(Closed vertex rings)
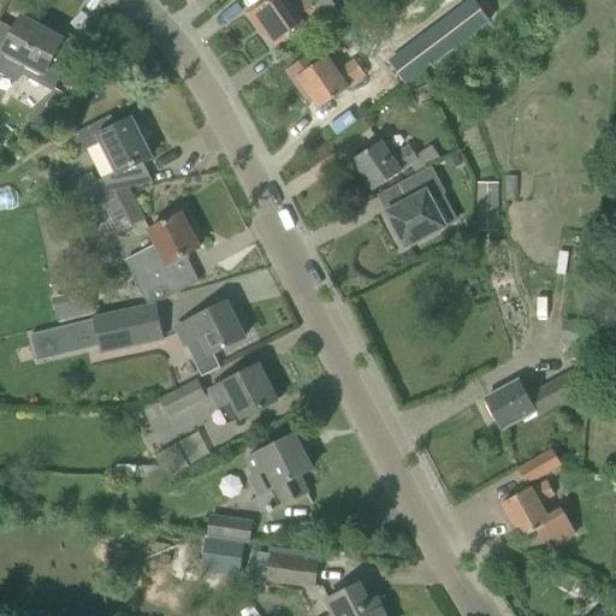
[(258,5),(246,13),(260,35),(265,31),(276,46),(295,33),(317,17),(303,0),(295,6),(290,0),(273,0),(268,4),(260,9),(258,5)]
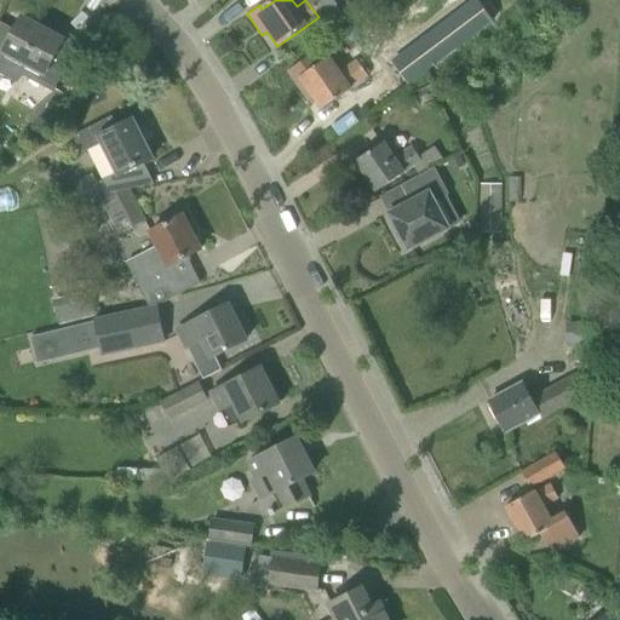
[(0,65),(6,55),(42,74),(38,81),(53,90),(74,52),(59,45),(62,40),(22,18),(15,30),(0,22),(0,65)]
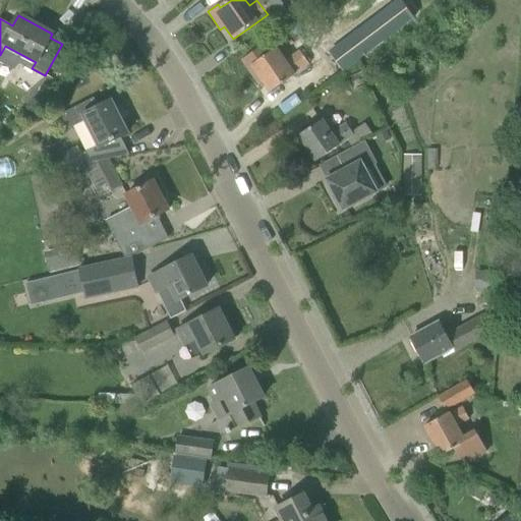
[(342,51),(354,42),(337,16),(306,39),(327,67),(344,54),(342,51)]
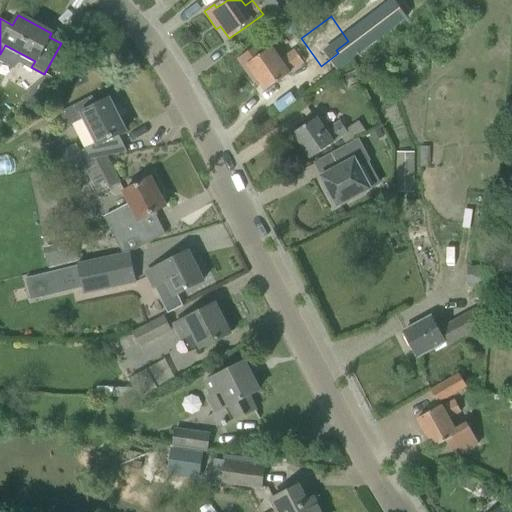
[(288,72),(303,62),(293,50),(279,60),(271,47),(265,51),(260,43),(237,59),(254,84),(258,81),(265,91),(281,80),(289,73),(288,72)]
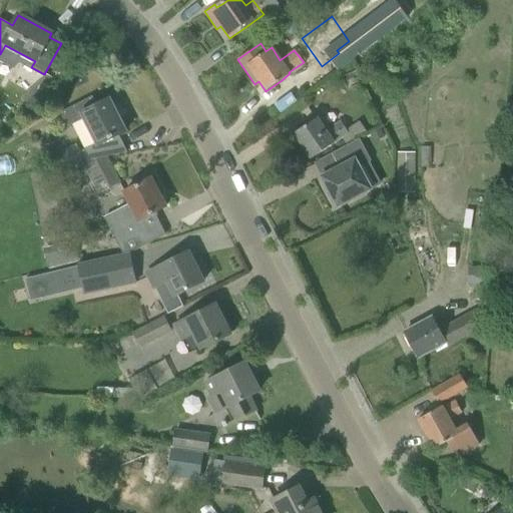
[(27,105),(40,94),(33,86),(21,98),(27,105)]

> _DIRECTIONS FOR THIS TASK_:
Copy out all the data above exactly as written. Skip the pictures.

> _EXERCISE RESPONSE_:
[(258,5),(246,13),(260,35),(265,31),(276,46),(295,33),(317,17),(303,0),(295,6),(290,0),(273,0),(268,4),(260,9),(258,5)]
[(0,65),(6,55),(42,74),(38,81),(53,90),(74,52),(59,45),(62,40),(22,18),(15,30),(0,22),(0,65)]
[(342,51),(354,42),(337,16),(306,39),(327,67),(344,54),(342,51)]
[(288,72),(303,62),(293,50),(279,60),(271,47),(265,51),(260,43),(237,59),(254,84),(258,81),(265,91),(281,80),(289,73),(288,72)]
[(27,105),(40,94),(33,86),(21,98),(27,105)]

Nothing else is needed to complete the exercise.